### [WHAT THE EXERCISE ASKS]
What you print should match the entries exactly, only without the pictures.

### [Stored items from a collection]
******

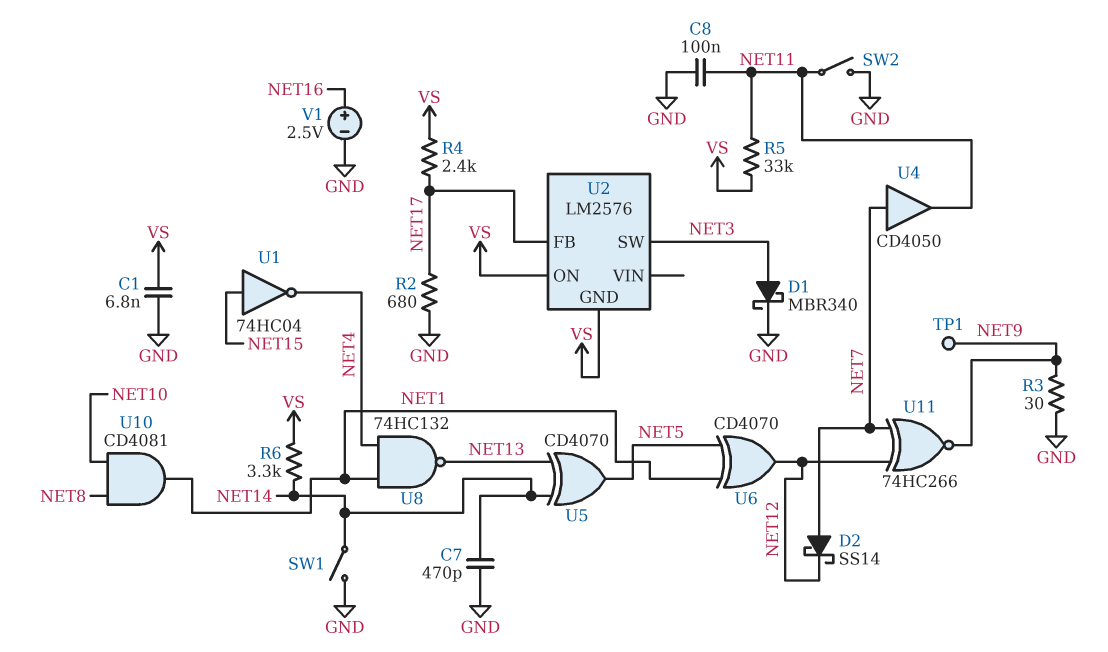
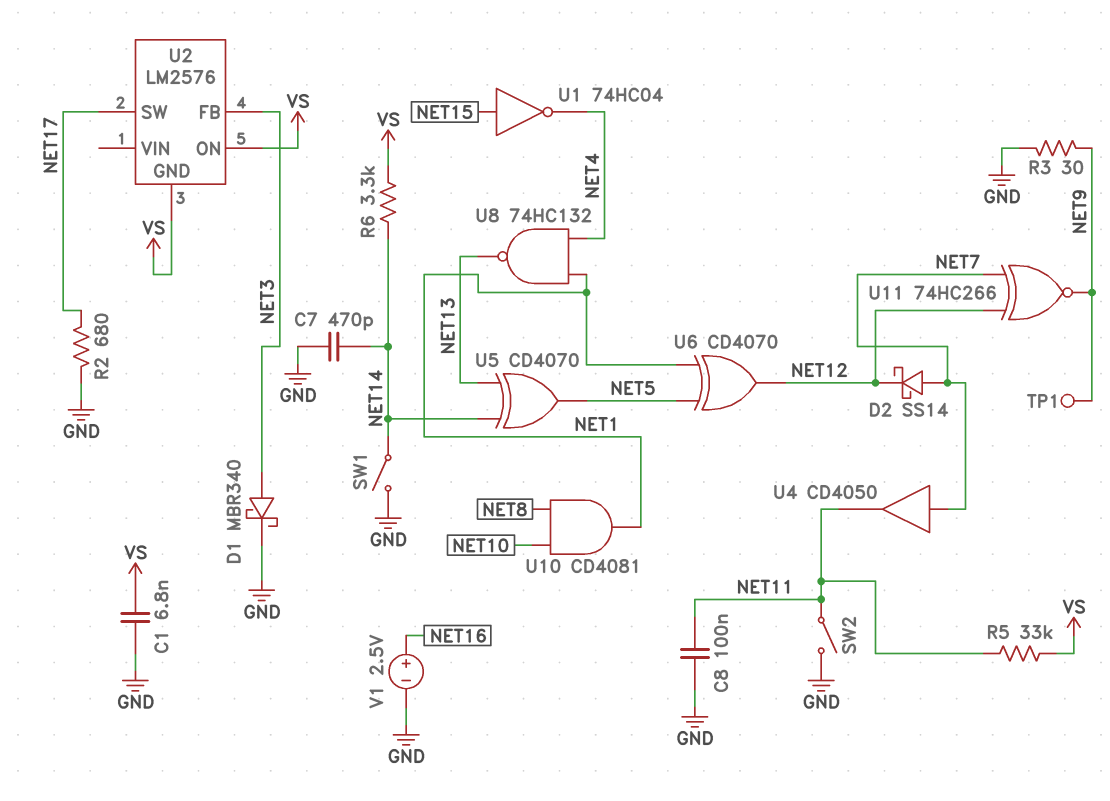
R4: 2.4k (NET17, VS) -> none
U2 pin FB: NET17 -> NET3
U2 pin SW: NET3 -> NET17

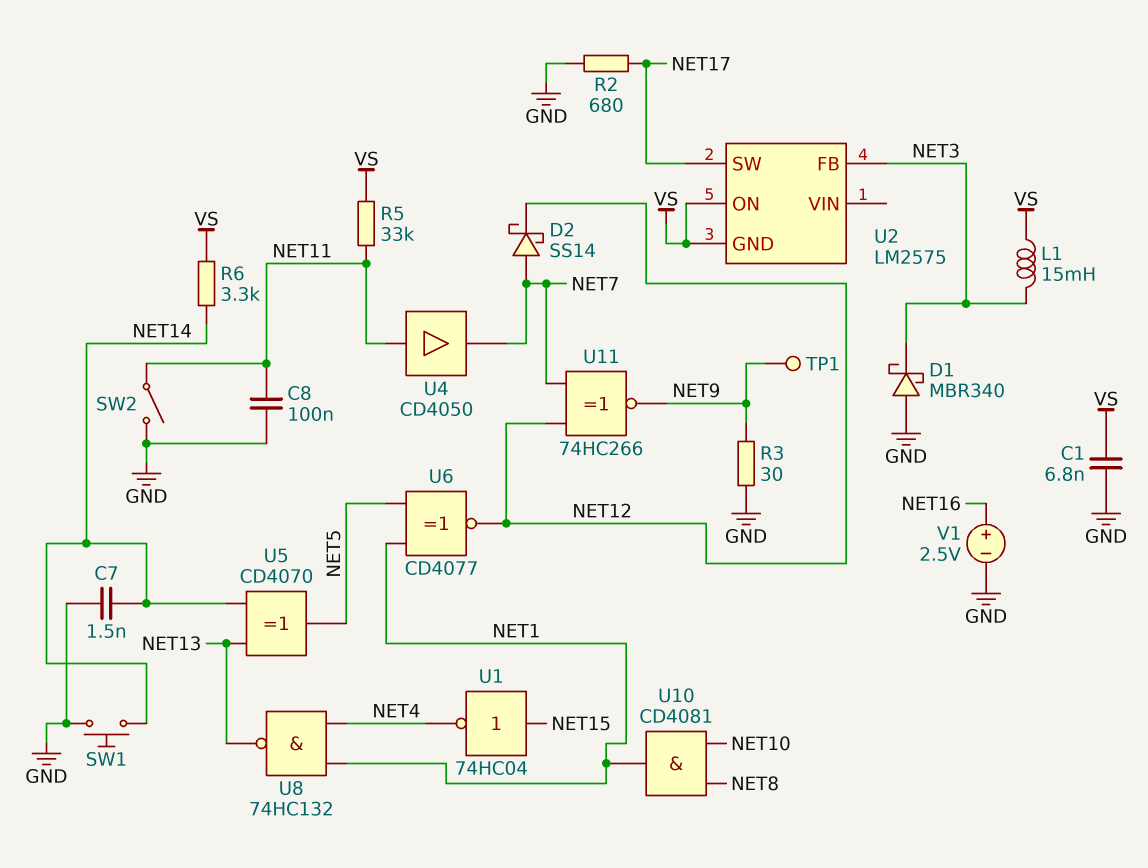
C7: 470pF (GND, NET14) -> 1.5nF (GND, NET14)
D1: schottky MBR340 (A NET3, K GND) -> schottky MBR340 (A GND, K NET3)
L1: none -> 15mH (NET3, VS)
SW1: switch (GND, NET14) -> button (GND, NET14)
U2: LM2576 -> LM2575
U4: buffer CD4050 (in NET7, out NET11) -> buffer CD4050 (in NET11, out NET7)
U6: XOR CD4070 (in NET1, in NET5, out NET12) -> XNOR CD4077 (in NET1, in NET5, out NET12)

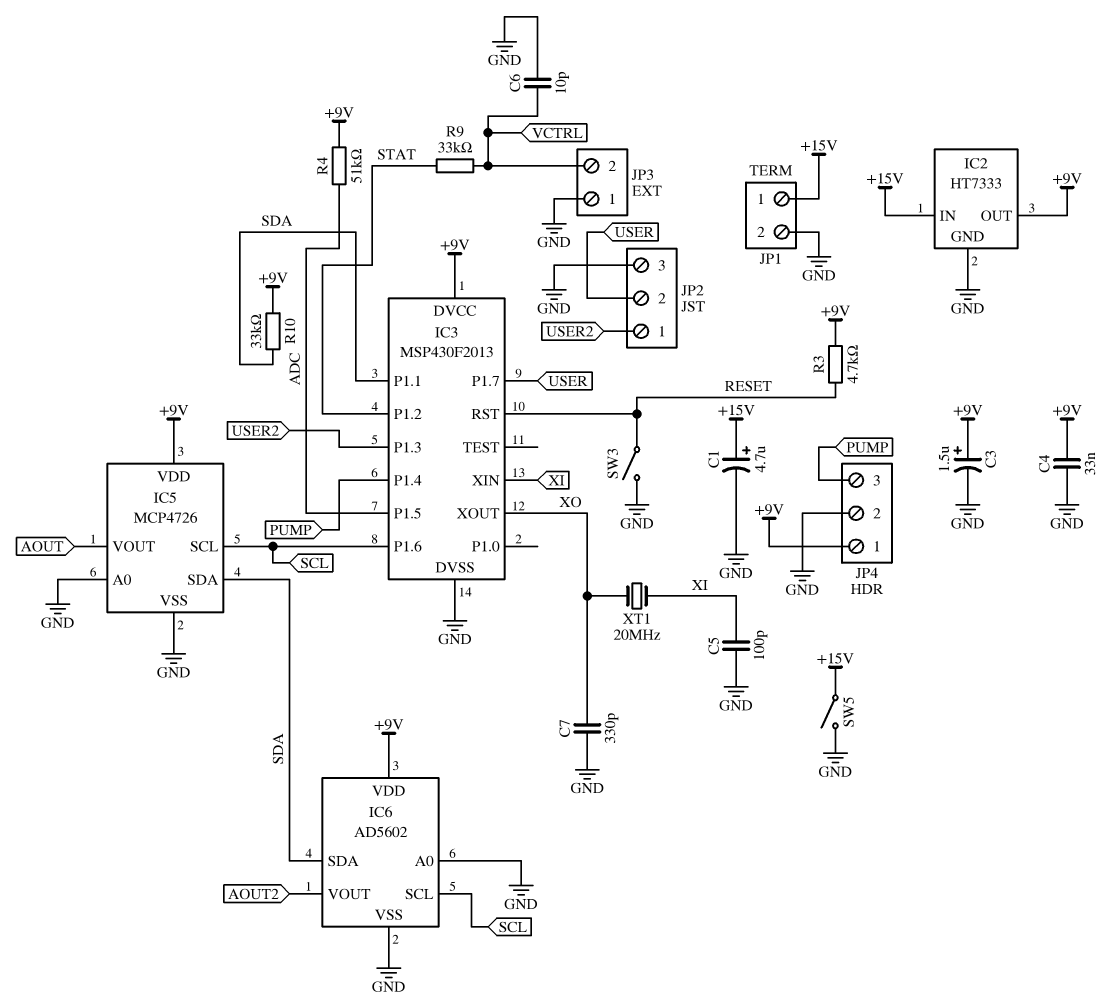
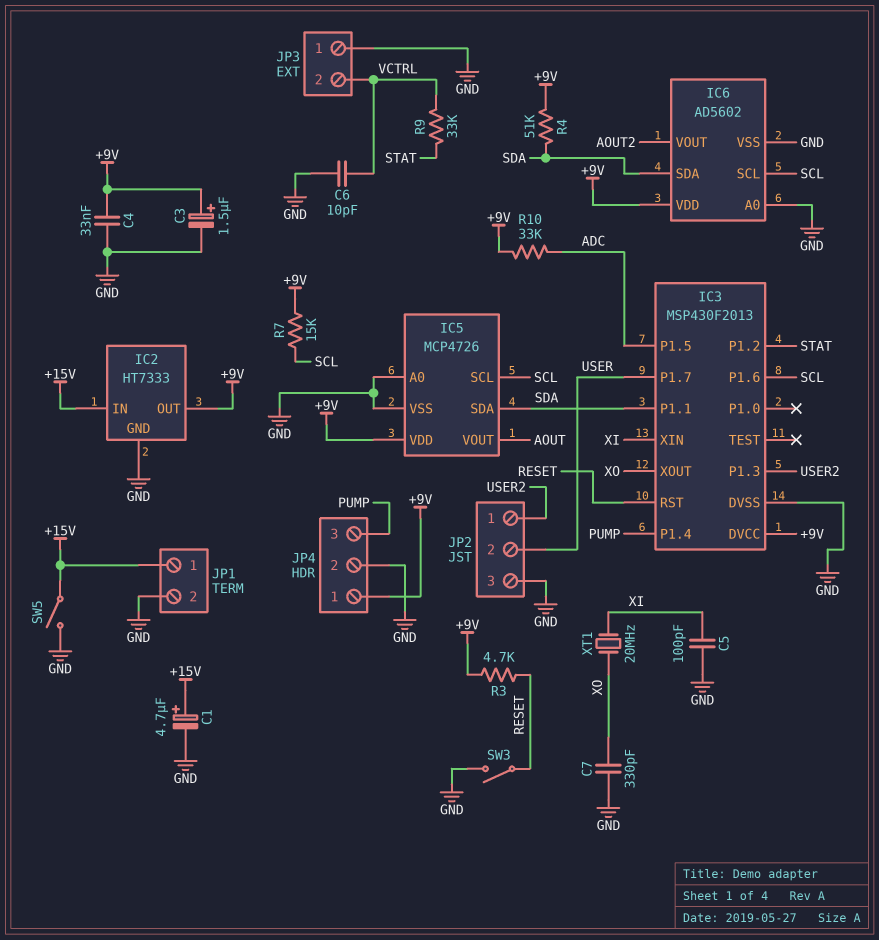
R4: 51k (+9V, ADC) -> 51k (+9V, SDA)
R7: none -> 15k (+9V, SCL)
R10: 33k (+9V, SDA) -> 33k (+9V, ADC)

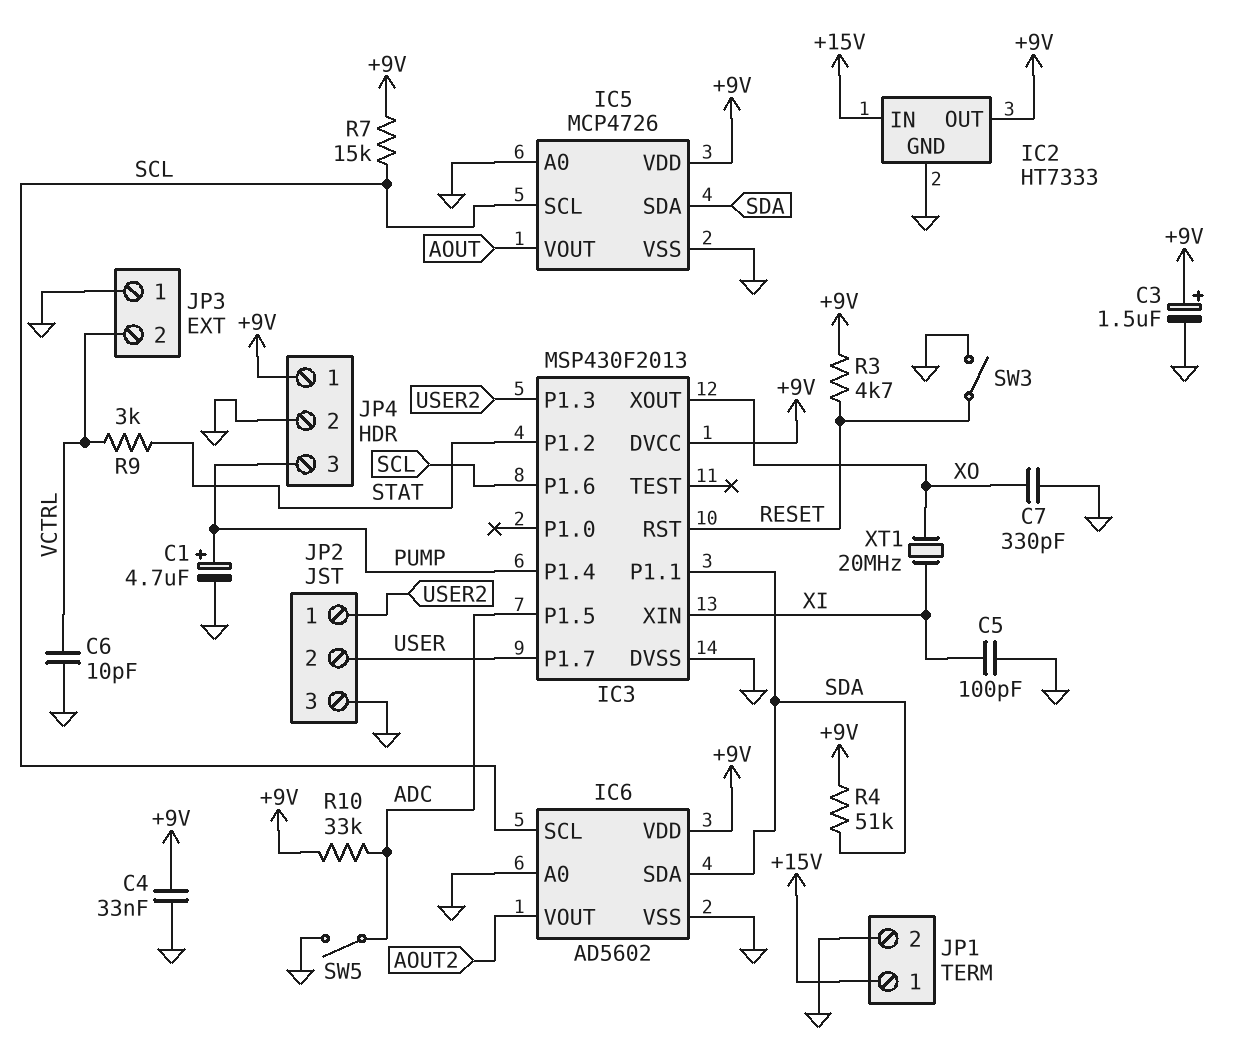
C1: 4.7uF (plus +15V, minus GND) -> 4.7uF (plus PUMP, minus GND)
R9: 33k (STAT, VCTRL) -> 3k (STAT, VCTRL)
SW5: switch (+15V, GND) -> switch (ADC, GND)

******

### [ANSWER BOX]
R4: 2.4k (NET17, VS) -> none
U2 pin FB: NET17 -> NET3
U2 pin SW: NET3 -> NET17

C7: 470pF (GND, NET14) -> 1.5nF (GND, NET14)
D1: schottky MBR340 (A NET3, K GND) -> schottky MBR340 (A GND, K NET3)
L1: none -> 15mH (NET3, VS)
SW1: switch (GND, NET14) -> button (GND, NET14)
U2: LM2576 -> LM2575
U4: buffer CD4050 (in NET7, out NET11) -> buffer CD4050 (in NET11, out NET7)
U6: XOR CD4070 (in NET1, in NET5, out NET12) -> XNOR CD4077 (in NET1, in NET5, out NET12)

R4: 51k (+9V, ADC) -> 51k (+9V, SDA)
R7: none -> 15k (+9V, SCL)
R10: 33k (+9V, SDA) -> 33k (+9V, ADC)

C1: 4.7uF (plus +15V, minus GND) -> 4.7uF (plus PUMP, minus GND)
R9: 33k (STAT, VCTRL) -> 3k (STAT, VCTRL)
SW5: switch (+15V, GND) -> switch (ADC, GND)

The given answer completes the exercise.